**Exercise details**
Pull every line with "square" from the data.

====== Record excerpts ======

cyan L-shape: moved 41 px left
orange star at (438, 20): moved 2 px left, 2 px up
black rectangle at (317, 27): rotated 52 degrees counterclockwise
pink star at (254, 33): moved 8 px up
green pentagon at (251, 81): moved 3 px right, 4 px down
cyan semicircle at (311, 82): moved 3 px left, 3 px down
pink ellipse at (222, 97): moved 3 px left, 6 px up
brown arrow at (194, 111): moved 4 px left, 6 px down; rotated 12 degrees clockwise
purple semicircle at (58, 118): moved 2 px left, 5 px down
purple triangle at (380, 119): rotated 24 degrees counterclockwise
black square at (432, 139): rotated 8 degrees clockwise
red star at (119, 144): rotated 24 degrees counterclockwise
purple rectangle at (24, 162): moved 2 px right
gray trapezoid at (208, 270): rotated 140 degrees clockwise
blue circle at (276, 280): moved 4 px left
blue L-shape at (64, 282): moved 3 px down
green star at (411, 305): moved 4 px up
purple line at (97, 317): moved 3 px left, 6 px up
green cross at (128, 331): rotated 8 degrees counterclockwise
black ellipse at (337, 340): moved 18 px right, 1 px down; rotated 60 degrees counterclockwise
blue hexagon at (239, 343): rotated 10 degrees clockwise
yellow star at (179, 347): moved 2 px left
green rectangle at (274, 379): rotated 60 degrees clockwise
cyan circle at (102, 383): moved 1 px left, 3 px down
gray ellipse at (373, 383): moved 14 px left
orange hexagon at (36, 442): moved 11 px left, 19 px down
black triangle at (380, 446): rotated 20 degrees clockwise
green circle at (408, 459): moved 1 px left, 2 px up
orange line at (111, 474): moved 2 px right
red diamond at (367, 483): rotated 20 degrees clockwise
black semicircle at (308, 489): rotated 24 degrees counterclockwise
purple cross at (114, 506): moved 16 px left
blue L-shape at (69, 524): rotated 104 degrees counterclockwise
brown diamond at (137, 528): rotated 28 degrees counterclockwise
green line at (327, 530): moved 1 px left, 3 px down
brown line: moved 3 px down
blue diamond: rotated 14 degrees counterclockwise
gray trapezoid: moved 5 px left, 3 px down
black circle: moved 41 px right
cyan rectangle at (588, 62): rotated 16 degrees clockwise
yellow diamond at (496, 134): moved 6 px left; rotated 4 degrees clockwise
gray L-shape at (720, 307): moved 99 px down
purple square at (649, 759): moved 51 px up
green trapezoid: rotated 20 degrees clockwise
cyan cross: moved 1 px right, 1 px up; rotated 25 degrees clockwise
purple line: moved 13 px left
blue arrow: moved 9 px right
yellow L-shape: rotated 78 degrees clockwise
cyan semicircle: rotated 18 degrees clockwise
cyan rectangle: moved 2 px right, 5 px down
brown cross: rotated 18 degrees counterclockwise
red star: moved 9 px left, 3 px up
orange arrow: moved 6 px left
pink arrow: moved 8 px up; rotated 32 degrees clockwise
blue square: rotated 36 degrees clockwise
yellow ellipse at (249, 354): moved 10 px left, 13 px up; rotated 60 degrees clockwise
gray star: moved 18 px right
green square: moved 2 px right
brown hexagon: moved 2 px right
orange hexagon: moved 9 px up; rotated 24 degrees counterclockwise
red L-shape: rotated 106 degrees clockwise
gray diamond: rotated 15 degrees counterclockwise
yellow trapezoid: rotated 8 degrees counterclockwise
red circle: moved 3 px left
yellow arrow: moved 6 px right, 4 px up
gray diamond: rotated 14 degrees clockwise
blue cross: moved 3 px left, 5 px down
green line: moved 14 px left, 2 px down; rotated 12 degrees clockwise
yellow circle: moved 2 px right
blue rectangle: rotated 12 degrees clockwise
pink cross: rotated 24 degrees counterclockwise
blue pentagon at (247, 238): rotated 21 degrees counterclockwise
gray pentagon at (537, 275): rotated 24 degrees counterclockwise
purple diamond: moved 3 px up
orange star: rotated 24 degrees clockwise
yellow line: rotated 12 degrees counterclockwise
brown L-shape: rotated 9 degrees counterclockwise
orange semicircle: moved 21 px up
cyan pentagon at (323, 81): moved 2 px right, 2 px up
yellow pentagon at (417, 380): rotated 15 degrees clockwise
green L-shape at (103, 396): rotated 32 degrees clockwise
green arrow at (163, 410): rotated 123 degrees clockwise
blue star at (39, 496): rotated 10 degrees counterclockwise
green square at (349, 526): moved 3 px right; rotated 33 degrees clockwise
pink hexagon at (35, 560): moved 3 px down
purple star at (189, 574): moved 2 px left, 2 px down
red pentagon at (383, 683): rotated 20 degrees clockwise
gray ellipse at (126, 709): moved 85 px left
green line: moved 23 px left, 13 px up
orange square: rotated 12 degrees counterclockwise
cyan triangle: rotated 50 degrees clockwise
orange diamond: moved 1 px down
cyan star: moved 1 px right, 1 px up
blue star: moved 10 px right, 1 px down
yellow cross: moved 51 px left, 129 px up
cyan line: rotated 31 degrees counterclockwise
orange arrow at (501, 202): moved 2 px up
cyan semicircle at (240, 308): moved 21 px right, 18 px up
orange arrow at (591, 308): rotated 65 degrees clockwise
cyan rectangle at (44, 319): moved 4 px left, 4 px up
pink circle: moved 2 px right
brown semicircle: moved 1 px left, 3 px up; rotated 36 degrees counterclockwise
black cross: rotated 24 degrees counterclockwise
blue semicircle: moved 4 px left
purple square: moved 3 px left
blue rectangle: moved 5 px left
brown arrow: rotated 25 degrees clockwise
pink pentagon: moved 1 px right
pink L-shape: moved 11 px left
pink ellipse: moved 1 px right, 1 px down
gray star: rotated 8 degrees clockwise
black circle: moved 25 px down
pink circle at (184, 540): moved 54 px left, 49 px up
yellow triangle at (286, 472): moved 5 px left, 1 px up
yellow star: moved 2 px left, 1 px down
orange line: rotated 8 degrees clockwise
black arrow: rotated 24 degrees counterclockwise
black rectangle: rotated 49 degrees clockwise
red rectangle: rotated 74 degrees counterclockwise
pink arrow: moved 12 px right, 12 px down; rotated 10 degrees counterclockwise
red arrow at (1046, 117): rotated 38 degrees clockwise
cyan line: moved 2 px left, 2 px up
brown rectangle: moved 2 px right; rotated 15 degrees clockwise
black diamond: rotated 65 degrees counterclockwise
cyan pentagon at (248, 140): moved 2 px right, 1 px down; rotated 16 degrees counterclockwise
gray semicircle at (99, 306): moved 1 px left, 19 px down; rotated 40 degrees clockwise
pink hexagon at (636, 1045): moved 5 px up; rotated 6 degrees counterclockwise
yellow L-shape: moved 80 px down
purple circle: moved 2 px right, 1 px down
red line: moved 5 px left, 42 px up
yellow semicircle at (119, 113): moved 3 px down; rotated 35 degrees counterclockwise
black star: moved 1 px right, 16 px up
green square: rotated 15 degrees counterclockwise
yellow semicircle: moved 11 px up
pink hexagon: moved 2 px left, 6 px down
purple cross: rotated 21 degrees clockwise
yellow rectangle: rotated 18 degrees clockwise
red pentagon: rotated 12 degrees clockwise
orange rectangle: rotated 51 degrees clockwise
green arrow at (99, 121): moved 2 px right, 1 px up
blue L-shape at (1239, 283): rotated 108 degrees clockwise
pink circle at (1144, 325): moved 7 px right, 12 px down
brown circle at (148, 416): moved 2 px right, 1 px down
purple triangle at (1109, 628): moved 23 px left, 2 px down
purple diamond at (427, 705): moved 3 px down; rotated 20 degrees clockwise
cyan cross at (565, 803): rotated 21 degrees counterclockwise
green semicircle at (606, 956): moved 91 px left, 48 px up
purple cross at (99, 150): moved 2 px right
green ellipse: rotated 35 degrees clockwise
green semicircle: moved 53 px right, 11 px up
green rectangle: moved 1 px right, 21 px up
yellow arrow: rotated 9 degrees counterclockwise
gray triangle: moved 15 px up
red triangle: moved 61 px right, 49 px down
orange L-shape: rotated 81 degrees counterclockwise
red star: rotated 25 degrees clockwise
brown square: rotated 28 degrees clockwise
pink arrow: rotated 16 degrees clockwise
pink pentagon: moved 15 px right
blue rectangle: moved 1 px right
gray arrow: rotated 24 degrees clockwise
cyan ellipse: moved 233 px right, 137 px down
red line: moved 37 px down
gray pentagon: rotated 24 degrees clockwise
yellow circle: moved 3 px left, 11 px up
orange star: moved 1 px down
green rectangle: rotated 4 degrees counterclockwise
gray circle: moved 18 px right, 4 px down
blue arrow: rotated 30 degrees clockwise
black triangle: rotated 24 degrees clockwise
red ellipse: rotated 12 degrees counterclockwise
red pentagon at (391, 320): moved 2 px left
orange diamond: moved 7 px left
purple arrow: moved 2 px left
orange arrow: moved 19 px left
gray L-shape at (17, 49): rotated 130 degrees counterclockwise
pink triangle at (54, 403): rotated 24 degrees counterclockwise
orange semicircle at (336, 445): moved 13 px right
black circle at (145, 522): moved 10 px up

======

**Task answer**
black square at (432, 139): rotated 8 degrees clockwise
purple square at (649, 759): moved 51 px up
blue square: rotated 36 degrees clockwise
green square: moved 2 px right
green square at (349, 526): moved 3 px right; rotated 33 degrees clockwise
orange square: rotated 12 degrees counterclockwise
purple square: moved 3 px left
green square: rotated 15 degrees counterclockwise
brown square: rotated 28 degrees clockwise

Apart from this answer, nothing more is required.